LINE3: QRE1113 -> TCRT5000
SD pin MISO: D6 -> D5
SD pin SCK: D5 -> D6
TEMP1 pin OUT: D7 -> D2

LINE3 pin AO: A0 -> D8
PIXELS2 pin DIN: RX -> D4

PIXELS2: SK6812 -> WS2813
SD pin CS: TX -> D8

══════

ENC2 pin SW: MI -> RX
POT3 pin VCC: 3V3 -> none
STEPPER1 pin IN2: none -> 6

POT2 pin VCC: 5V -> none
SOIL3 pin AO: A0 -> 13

══════

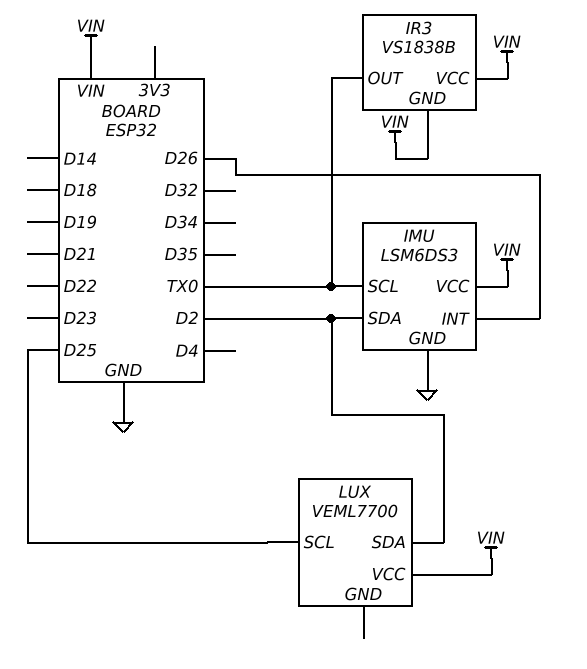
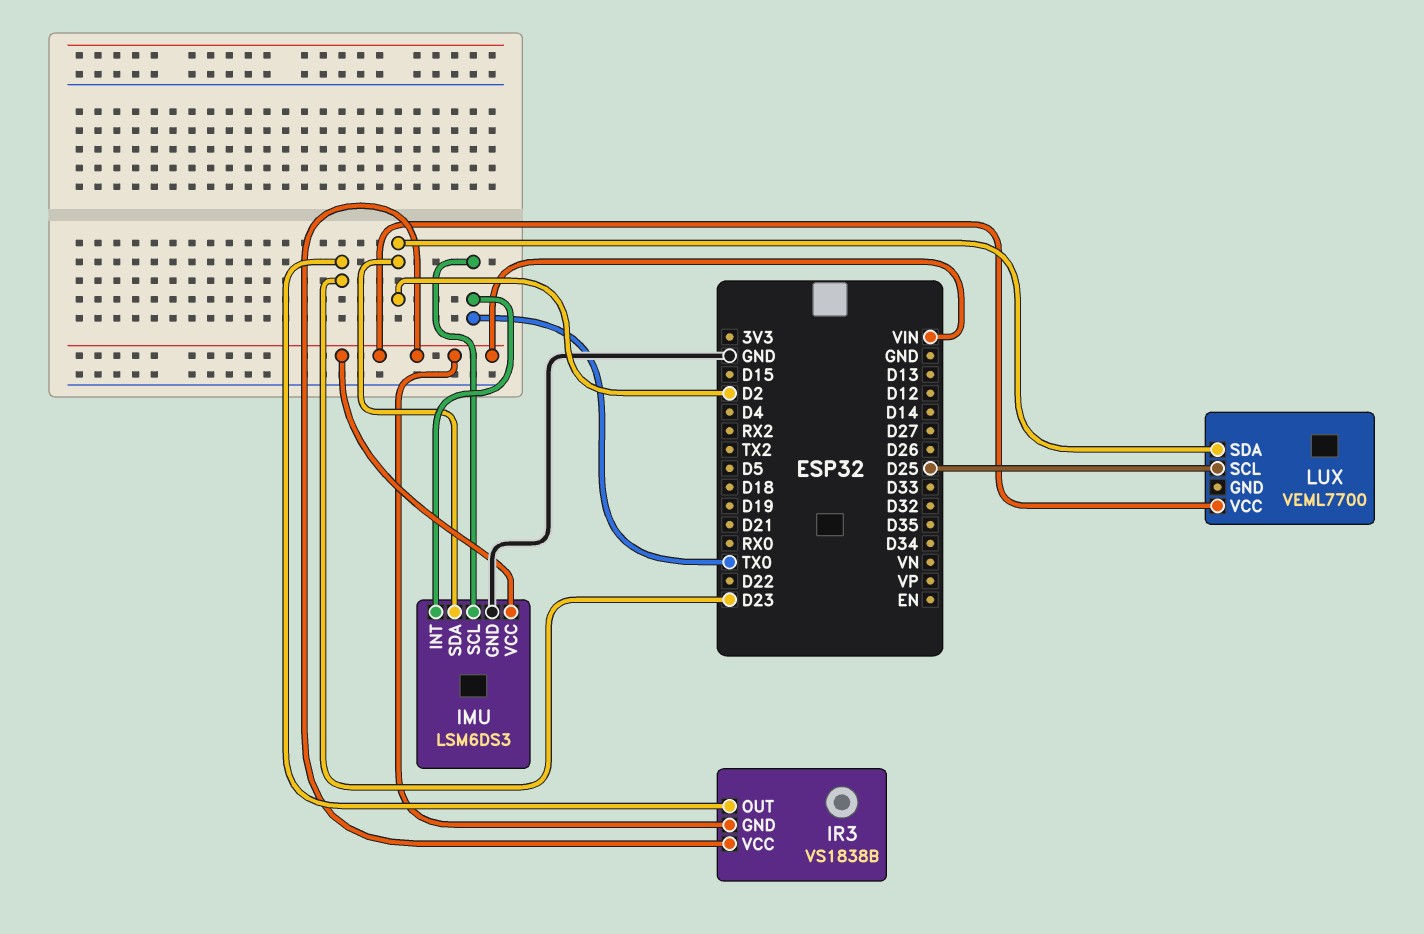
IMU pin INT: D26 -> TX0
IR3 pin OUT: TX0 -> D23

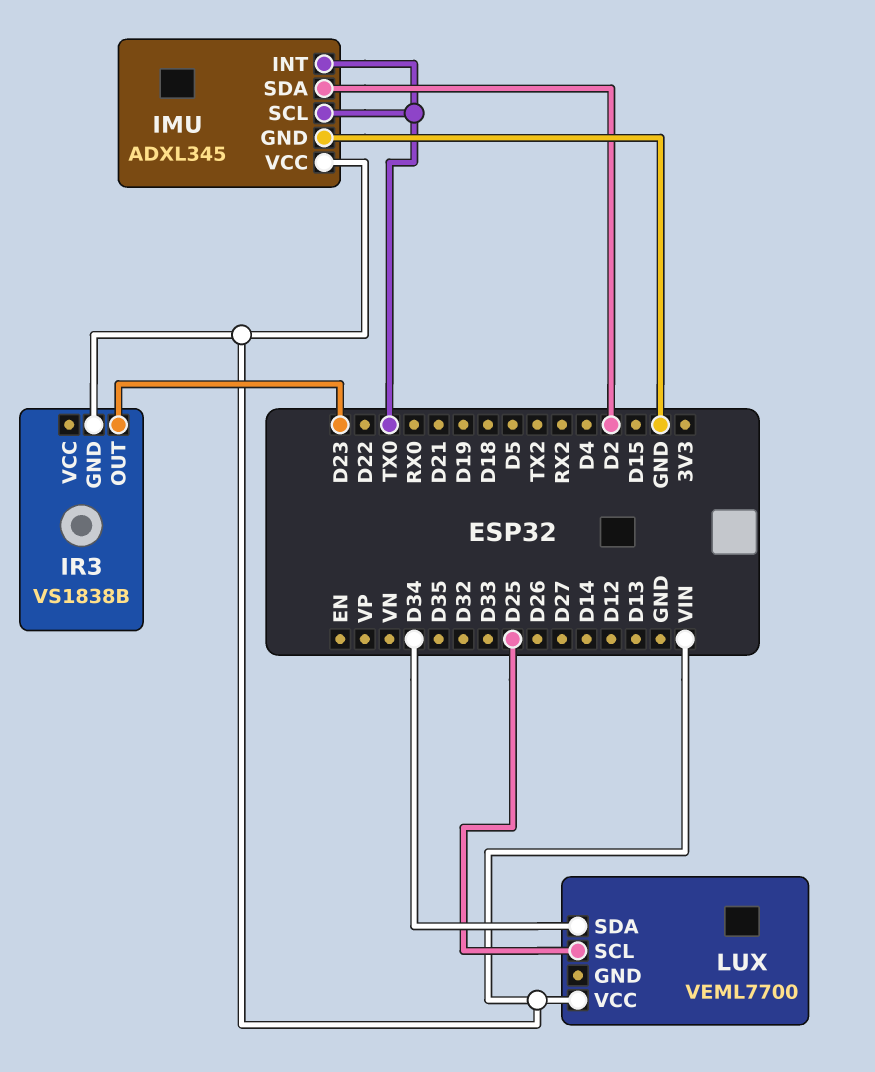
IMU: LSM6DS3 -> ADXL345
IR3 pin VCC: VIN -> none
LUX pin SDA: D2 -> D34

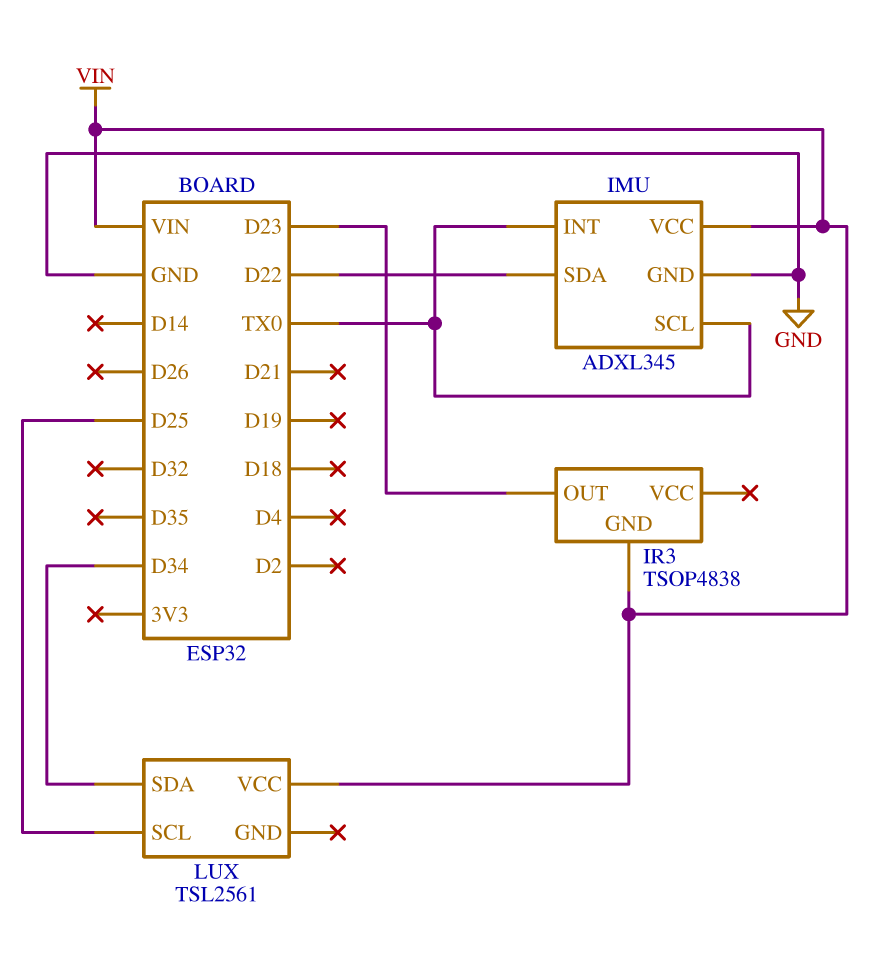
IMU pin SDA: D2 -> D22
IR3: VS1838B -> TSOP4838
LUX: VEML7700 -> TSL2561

══════

| Problem requirements |
Your answer must consist solely of the lines above between the line holding "LINE3: QRE1113 -> TCRT5000" and the line holding "SD pin CS: TX -> D8", inclusive, copied exactly.

| Answer to the problem |
LINE3: QRE1113 -> TCRT5000
SD pin MISO: D6 -> D5
SD pin SCK: D5 -> D6
TEMP1 pin OUT: D7 -> D2

LINE3 pin AO: A0 -> D8
PIXELS2 pin DIN: RX -> D4

PIXELS2: SK6812 -> WS2813
SD pin CS: TX -> D8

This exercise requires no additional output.